=== Raw data ===

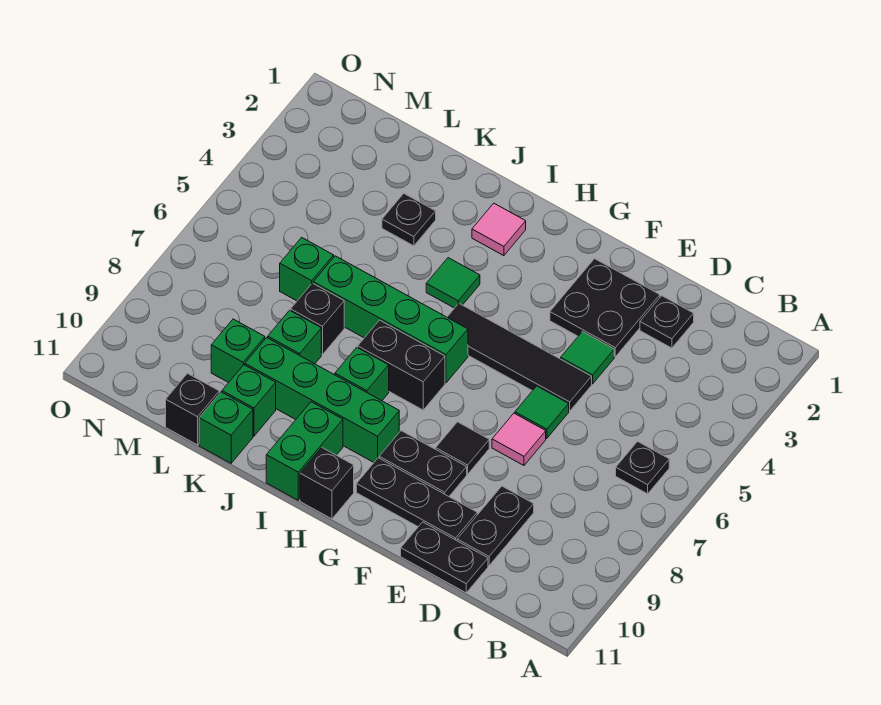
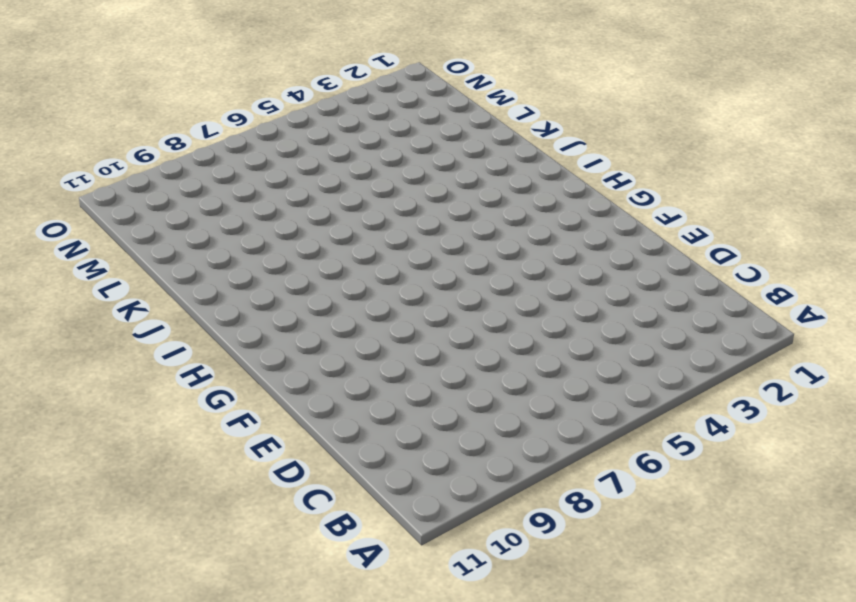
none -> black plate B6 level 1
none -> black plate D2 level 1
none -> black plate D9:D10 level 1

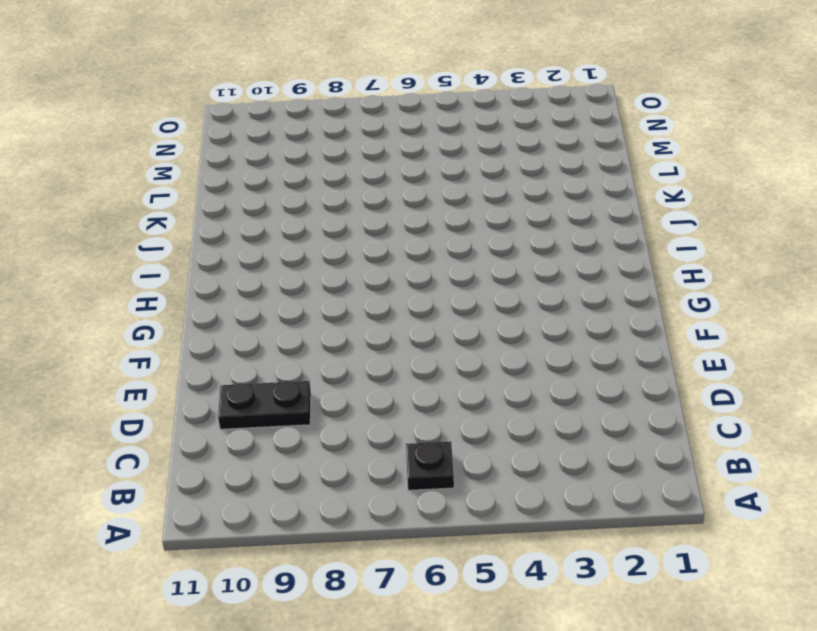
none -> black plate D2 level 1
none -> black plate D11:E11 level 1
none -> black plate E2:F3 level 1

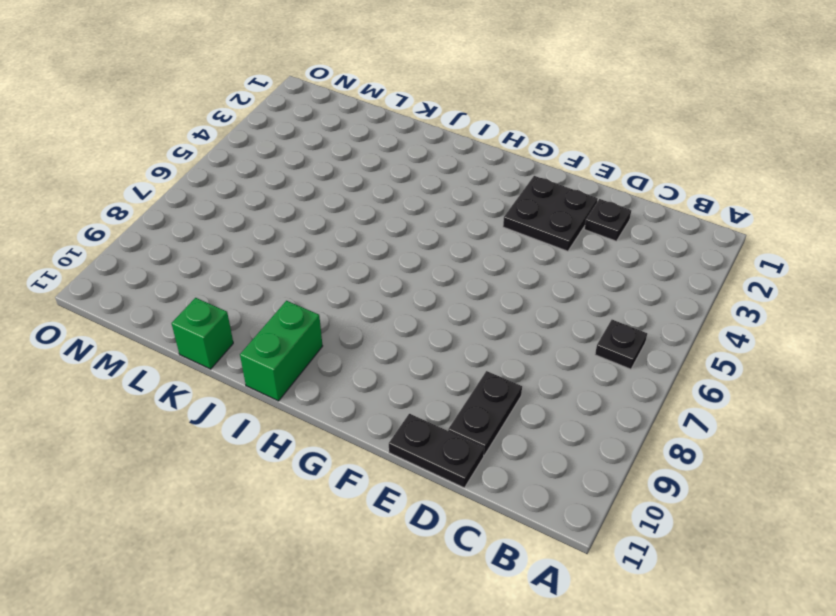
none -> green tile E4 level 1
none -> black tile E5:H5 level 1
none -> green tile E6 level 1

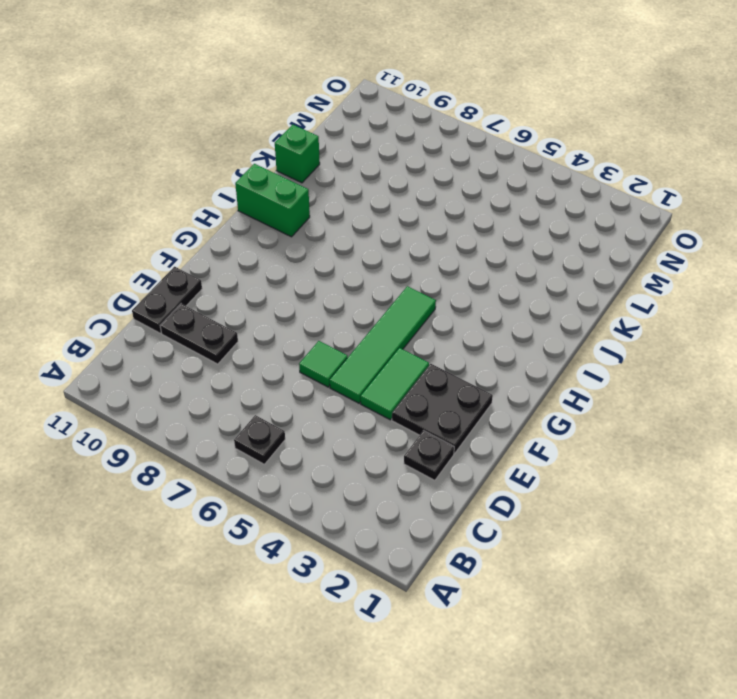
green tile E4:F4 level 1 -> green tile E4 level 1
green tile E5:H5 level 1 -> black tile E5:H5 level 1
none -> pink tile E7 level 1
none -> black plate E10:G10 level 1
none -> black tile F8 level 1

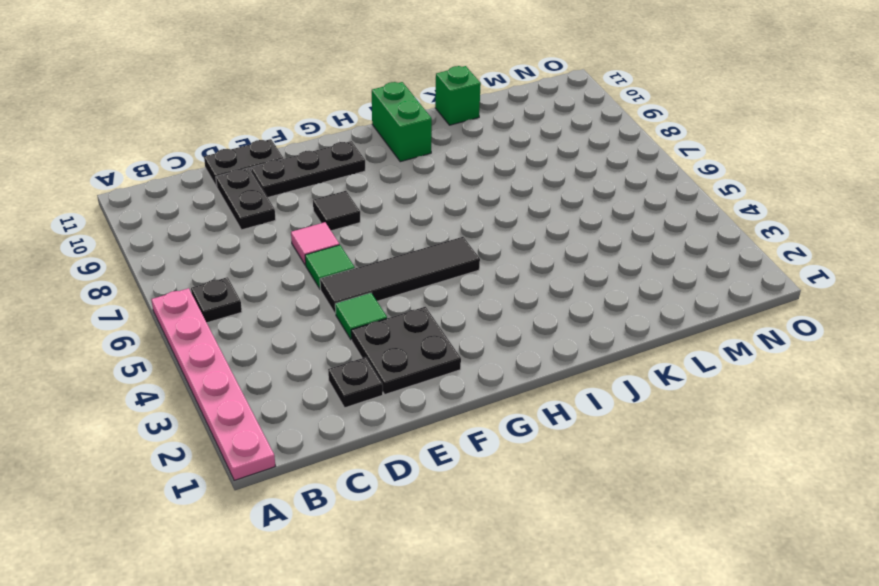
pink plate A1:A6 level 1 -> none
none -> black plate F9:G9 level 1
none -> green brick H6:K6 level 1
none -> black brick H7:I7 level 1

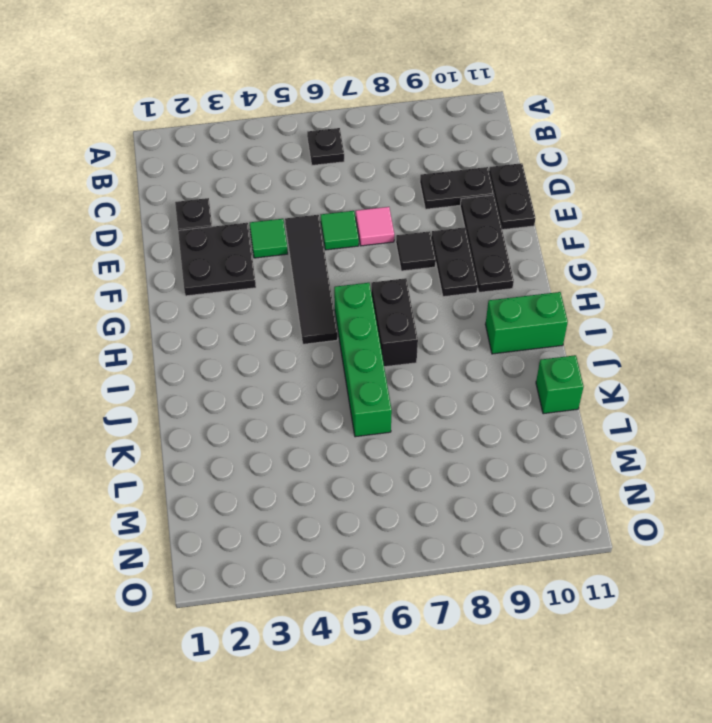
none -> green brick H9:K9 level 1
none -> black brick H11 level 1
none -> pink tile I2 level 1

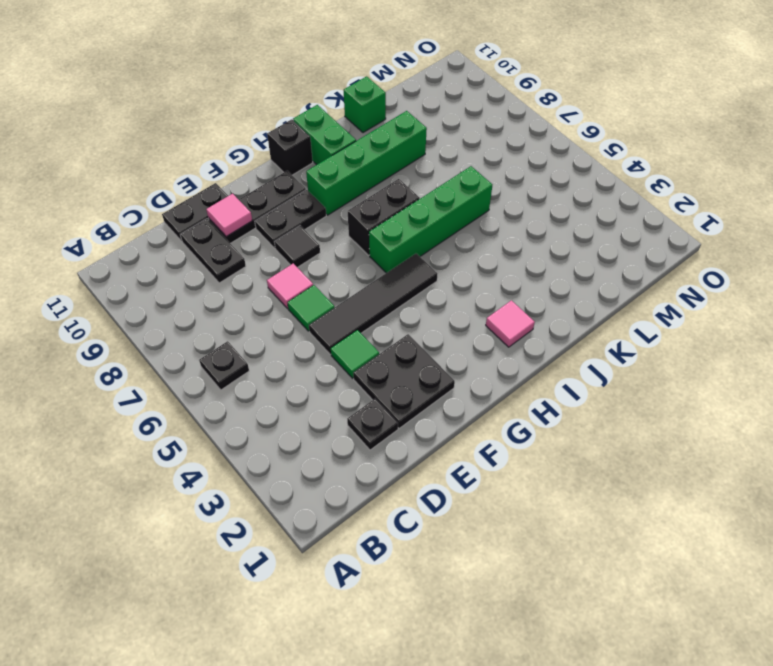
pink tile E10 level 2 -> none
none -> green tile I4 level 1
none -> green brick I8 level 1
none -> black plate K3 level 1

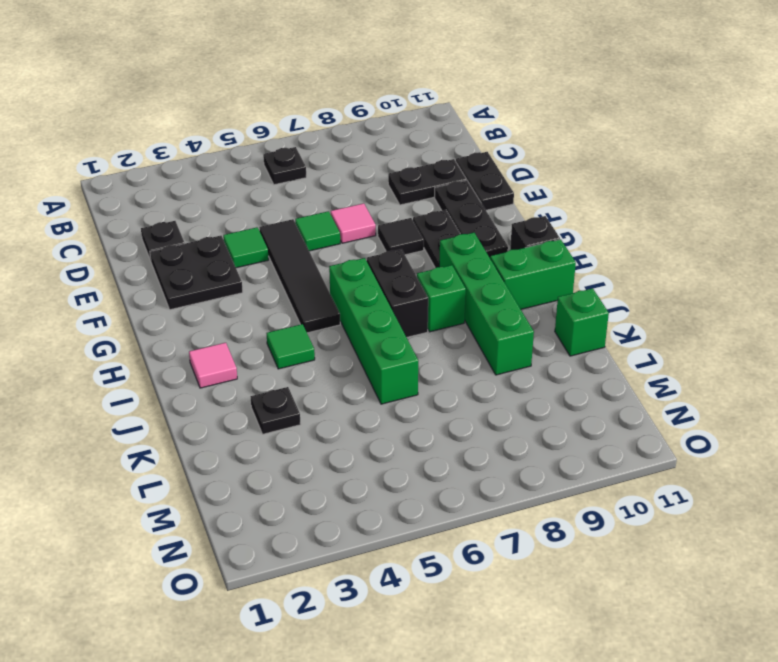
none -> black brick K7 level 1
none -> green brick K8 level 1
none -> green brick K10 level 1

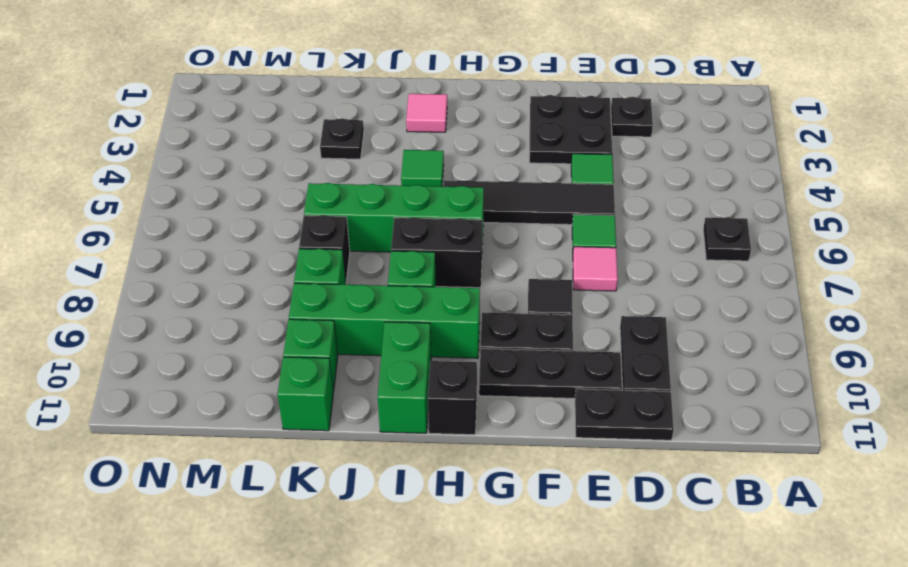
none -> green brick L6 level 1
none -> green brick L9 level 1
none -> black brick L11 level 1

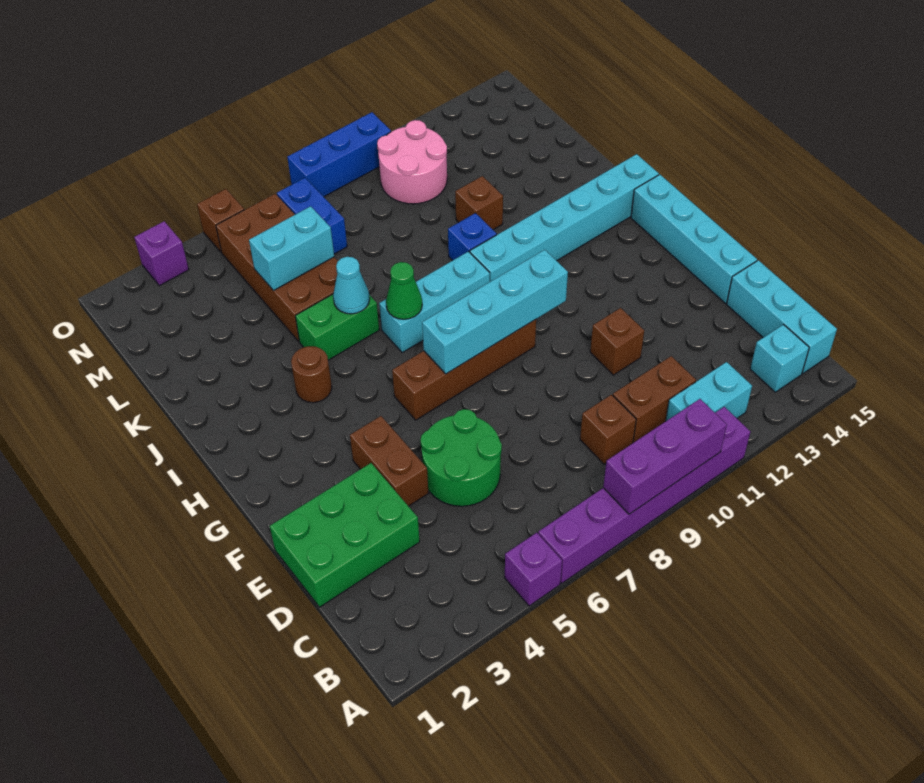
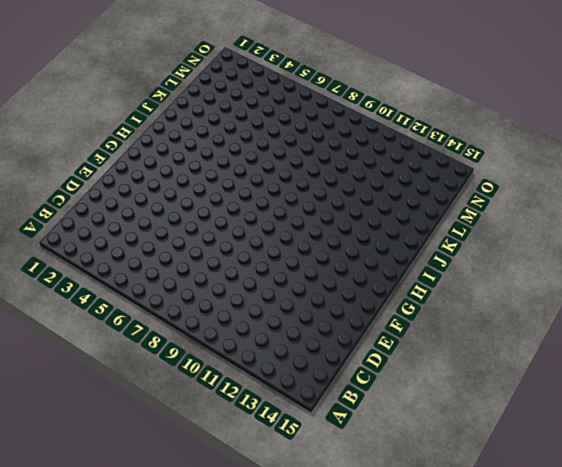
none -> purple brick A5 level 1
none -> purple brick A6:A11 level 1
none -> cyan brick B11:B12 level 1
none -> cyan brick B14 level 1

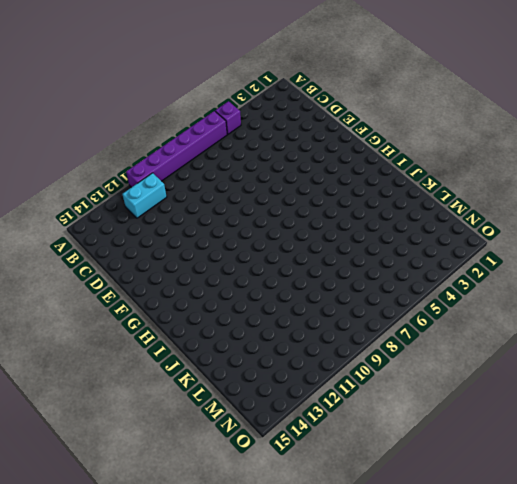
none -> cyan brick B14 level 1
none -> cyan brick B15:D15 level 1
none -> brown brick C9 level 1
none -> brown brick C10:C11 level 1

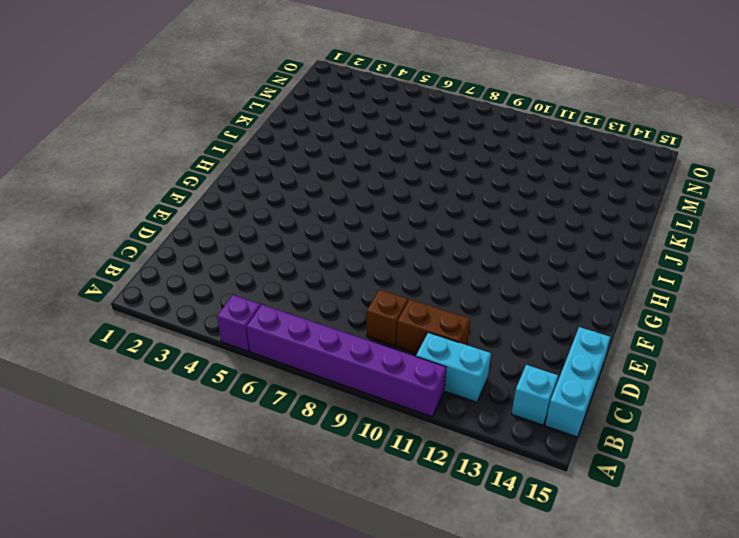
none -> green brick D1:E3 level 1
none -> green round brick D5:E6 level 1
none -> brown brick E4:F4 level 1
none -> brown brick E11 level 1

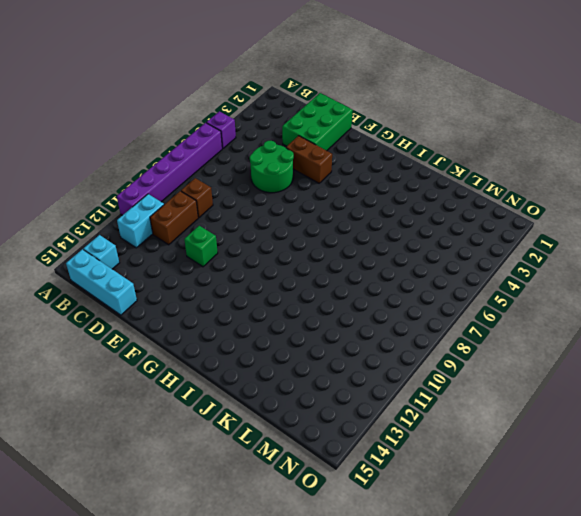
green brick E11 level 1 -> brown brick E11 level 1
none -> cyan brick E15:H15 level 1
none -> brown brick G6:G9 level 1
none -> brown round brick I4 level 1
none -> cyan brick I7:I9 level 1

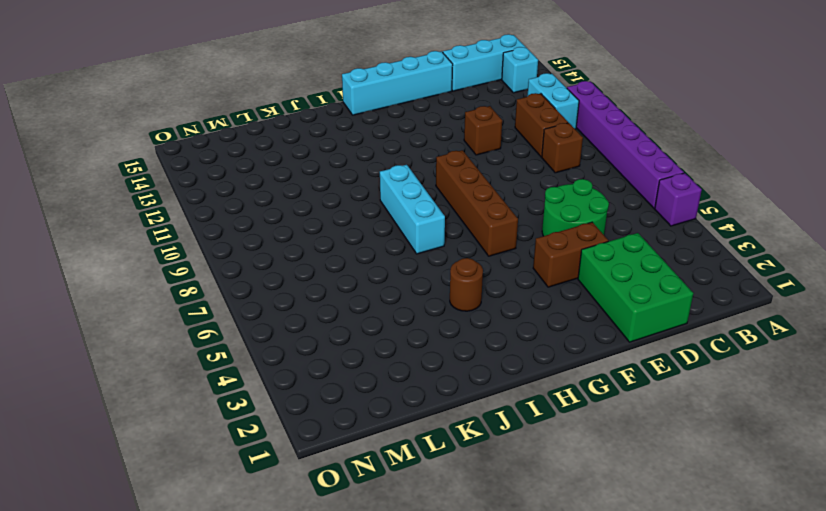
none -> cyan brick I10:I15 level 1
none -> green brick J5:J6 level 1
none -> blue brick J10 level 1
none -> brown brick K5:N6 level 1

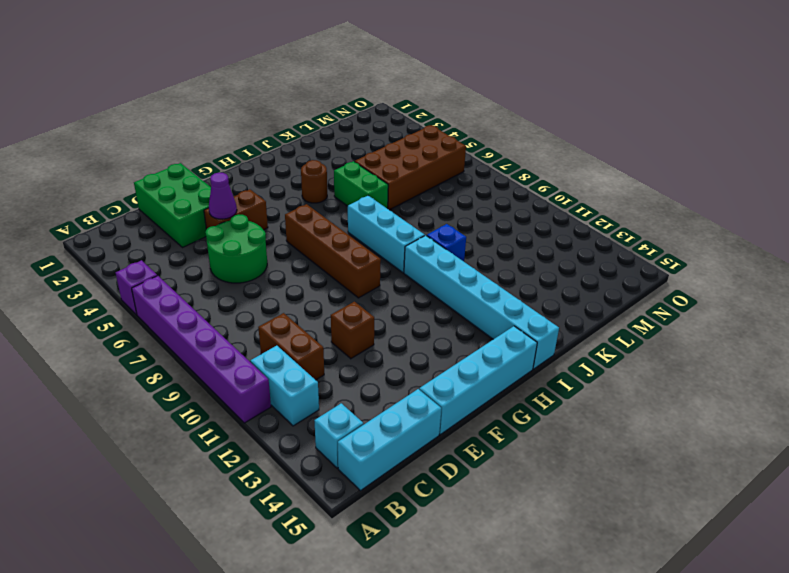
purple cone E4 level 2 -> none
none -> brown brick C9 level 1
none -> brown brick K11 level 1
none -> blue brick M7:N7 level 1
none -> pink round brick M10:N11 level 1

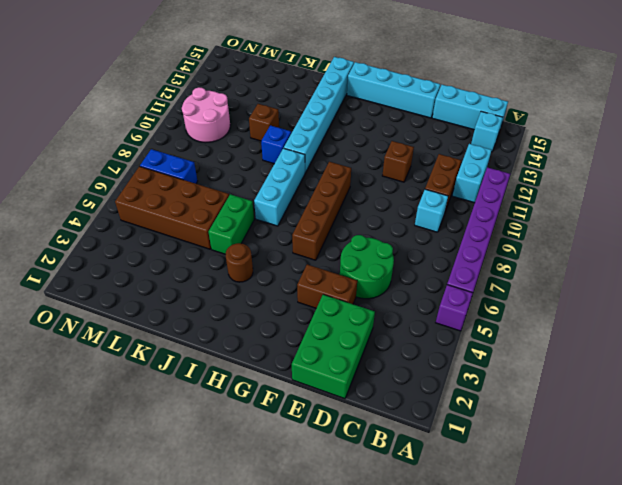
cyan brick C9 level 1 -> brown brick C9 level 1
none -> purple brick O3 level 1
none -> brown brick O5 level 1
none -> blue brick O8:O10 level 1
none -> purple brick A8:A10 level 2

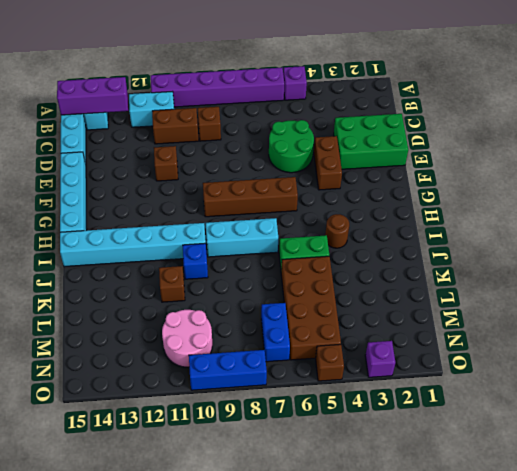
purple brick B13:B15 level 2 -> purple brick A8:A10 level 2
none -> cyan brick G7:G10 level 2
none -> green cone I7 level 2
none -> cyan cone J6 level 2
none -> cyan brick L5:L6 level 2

===

## Exercise aim
Looking at the data above, count each line that holds the word "cone" and report the count alone.

## Final answer
3